__WHAT TO WORK ON__.
All of the lines below are to be transcribed faithfully, with pictures excluded from the copy.

__INFORMATION SHOWN__.
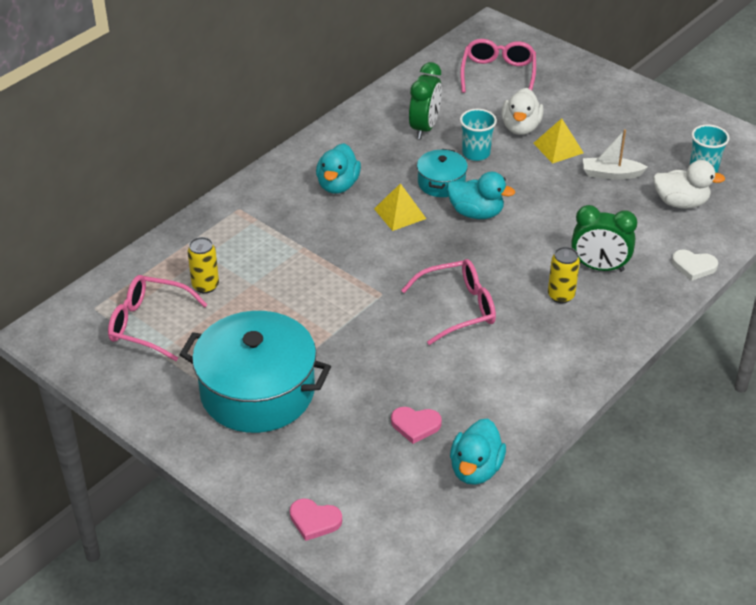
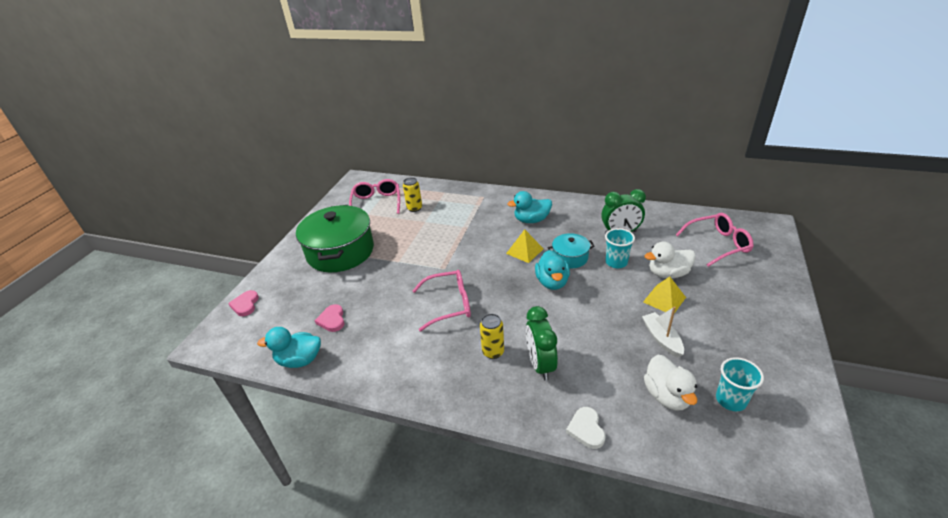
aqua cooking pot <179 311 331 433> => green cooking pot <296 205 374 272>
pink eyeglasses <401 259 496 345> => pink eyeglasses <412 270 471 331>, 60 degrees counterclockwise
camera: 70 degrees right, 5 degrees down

__RESPONSE BELOW__.
aqua cooking pot <179 311 331 433> => green cooking pot <296 205 374 272>
pink eyeglasses <401 259 496 345> => pink eyeglasses <412 270 471 331>, 60 degrees counterclockwise
camera: 70 degrees right, 5 degrees down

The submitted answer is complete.